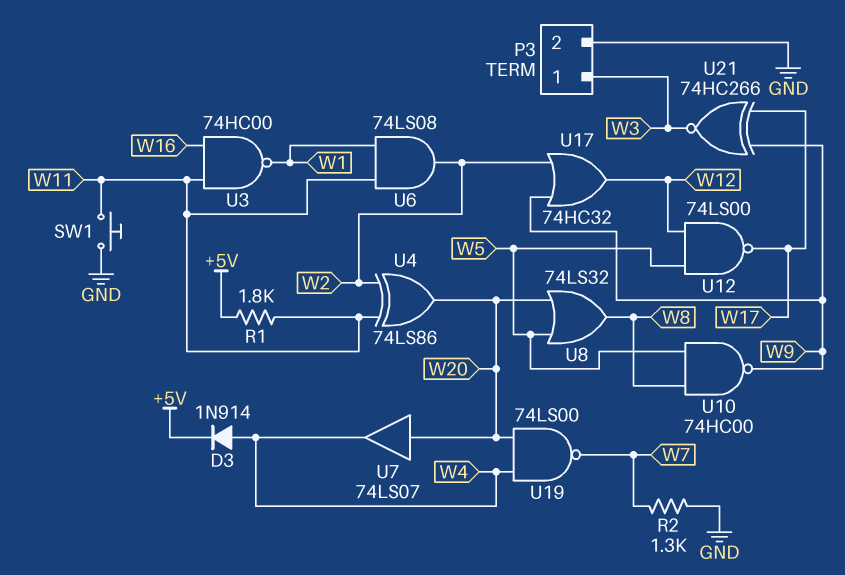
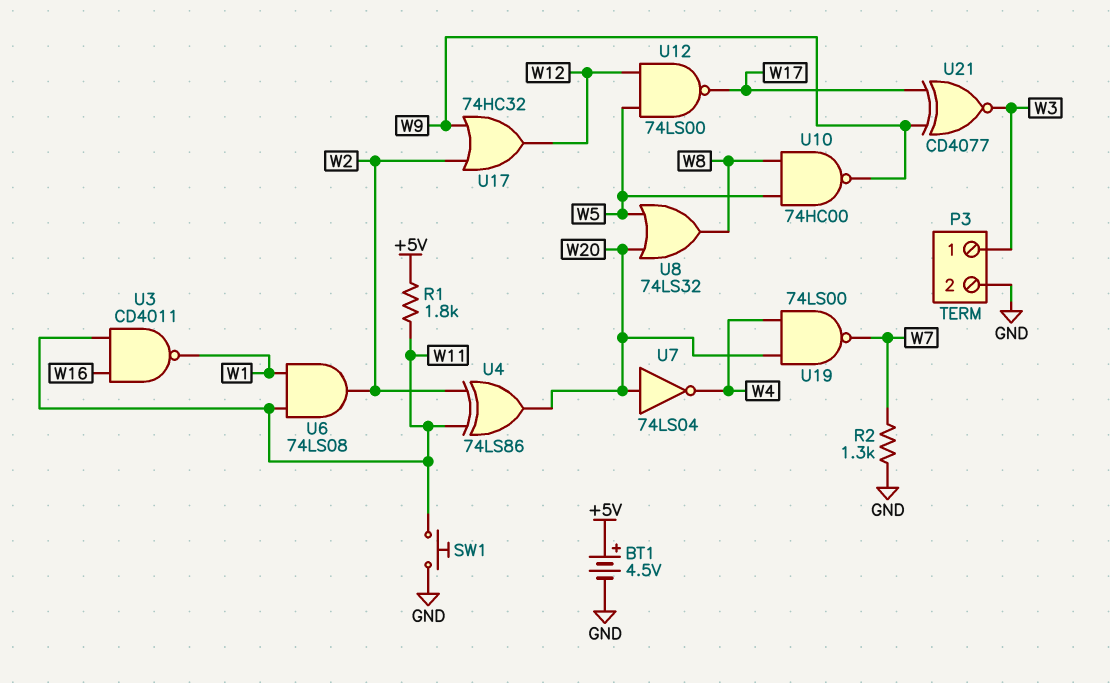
BT1: none -> 4.5V (plus +5V, minus GND)
D3: diode 1N914 (A W4, K +5V) -> none
U3: NAND 74HC00 (in W11, in W16, out W1) -> NAND CD4011 (in W11, in W16, out W1)
U7: buffer 74LS07 (in W20, out W4) -> NOT 74LS04 (in W20, out W4)
U21: XNOR 74HC266 (in W9, in W17, out W3) -> XNOR CD4077 (in W9, in W17, out W3)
__________________________________________________
> TASK DESCRIPTION:
Please write out only the lines from the one containing "U3: NAND 74HC00" to the end of the records above, exactly, both ends included.

> REPLY:
U3: NAND 74HC00 (in W11, in W16, out W1) -> NAND CD4011 (in W11, in W16, out W1)
U7: buffer 74LS07 (in W20, out W4) -> NOT 74LS04 (in W20, out W4)
U21: XNOR 74HC266 (in W9, in W17, out W3) -> XNOR CD4077 (in W9, in W17, out W3)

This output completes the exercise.